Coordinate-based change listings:
--------
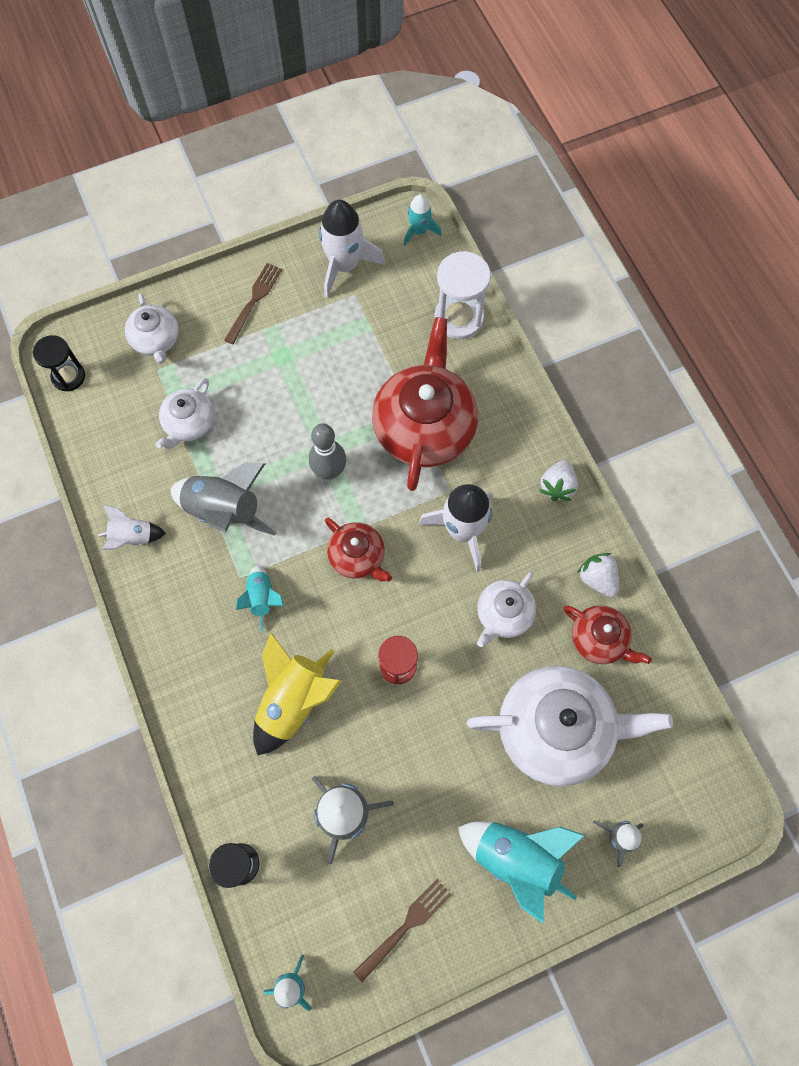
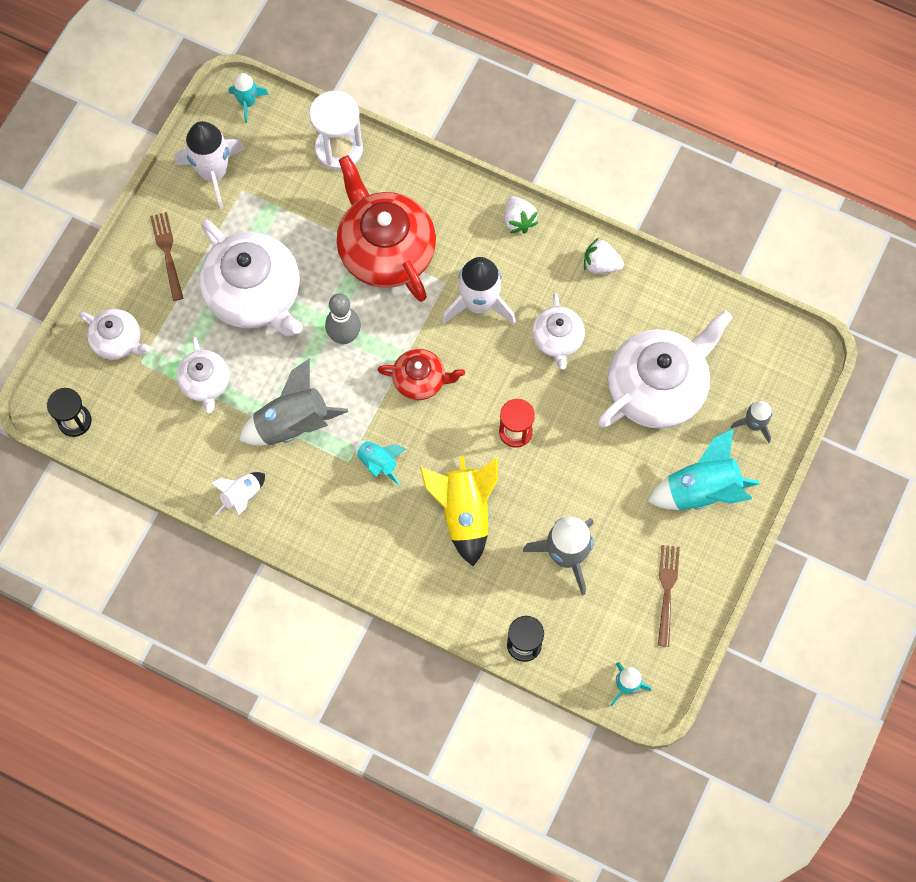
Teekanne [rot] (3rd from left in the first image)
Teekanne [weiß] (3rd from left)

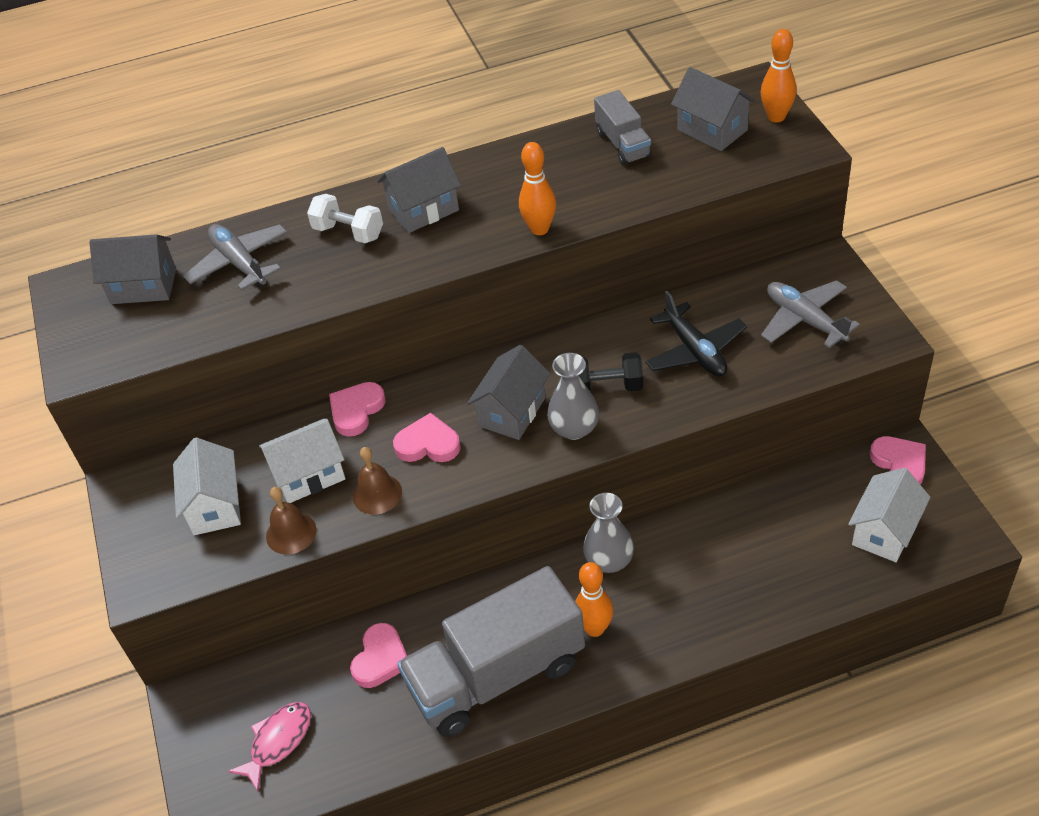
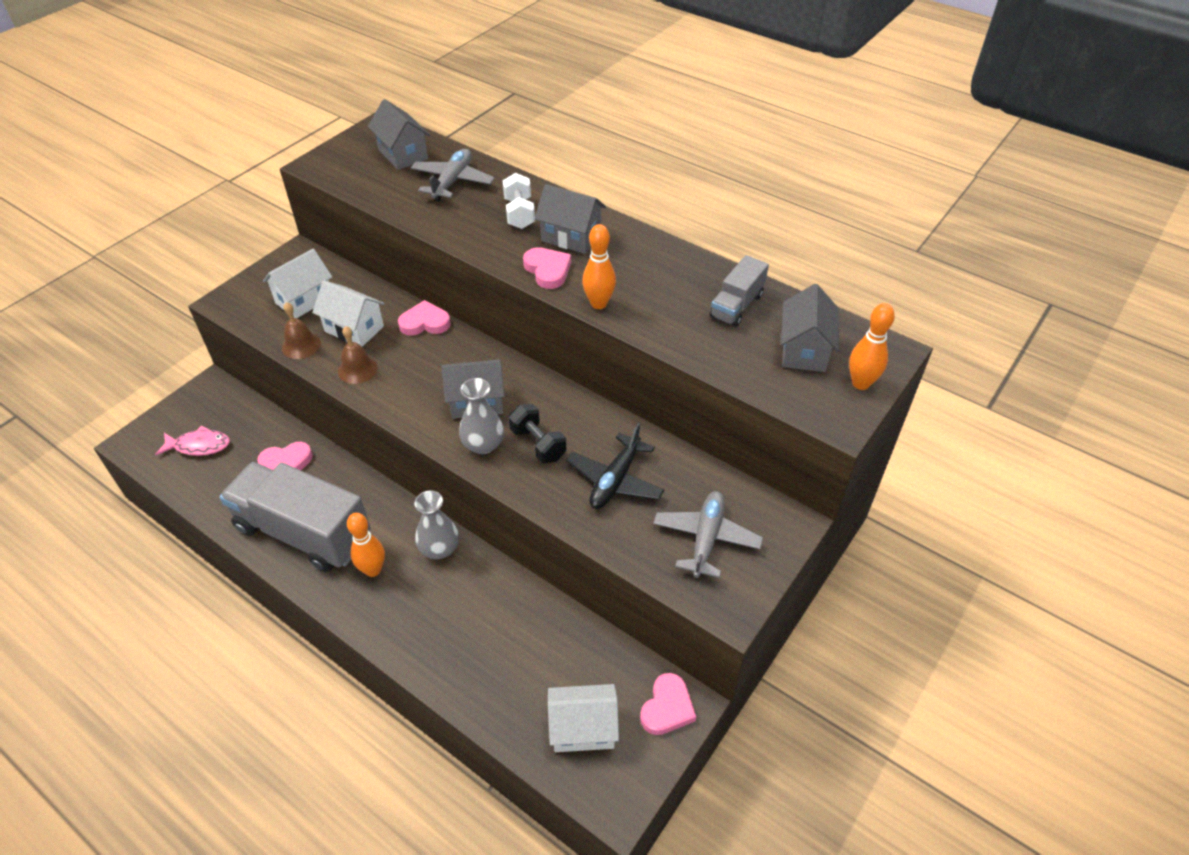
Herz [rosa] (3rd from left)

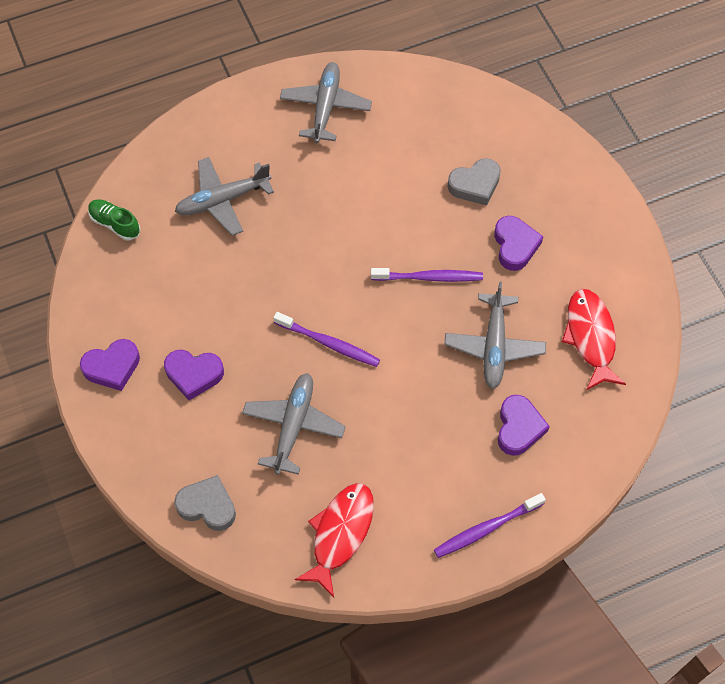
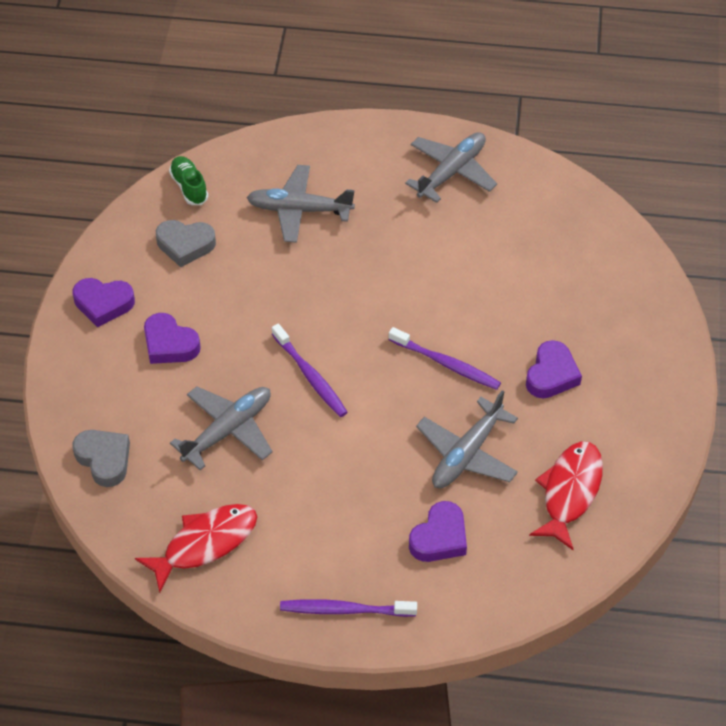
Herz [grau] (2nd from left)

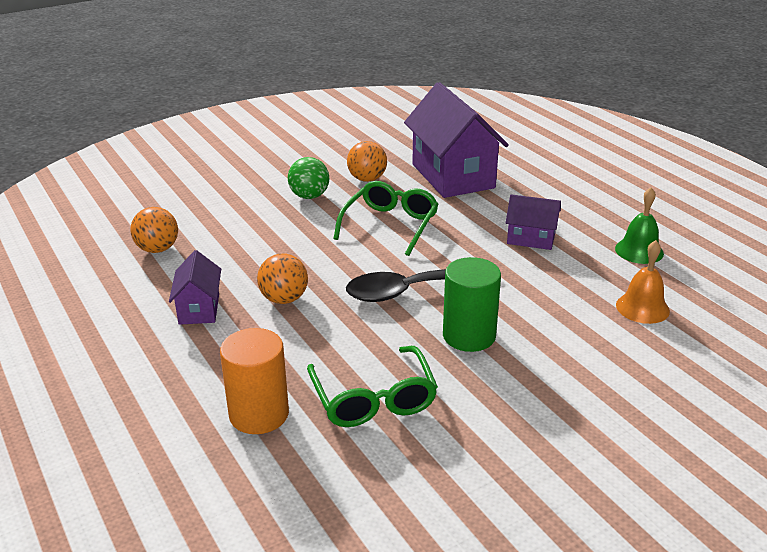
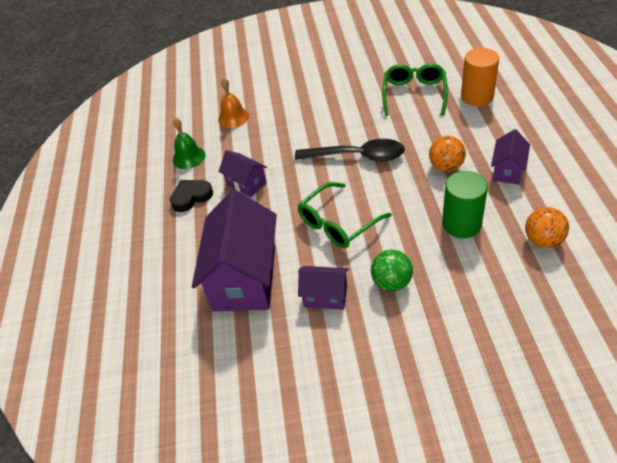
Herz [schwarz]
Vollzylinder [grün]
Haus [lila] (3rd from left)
--------
**Work order:**
Each entry is to be returned precisely as it appears, but the pictures are to be dropped.

**Task response:**
Teekanne [rot] (3rd from left in the first image)
Teekanne [weiß] (3rd from left)

Herz [rosa] (3rd from left)

Herz [grau] (2nd from left)

Herz [schwarz]
Vollzylinder [grün]
Haus [lila] (3rd from left)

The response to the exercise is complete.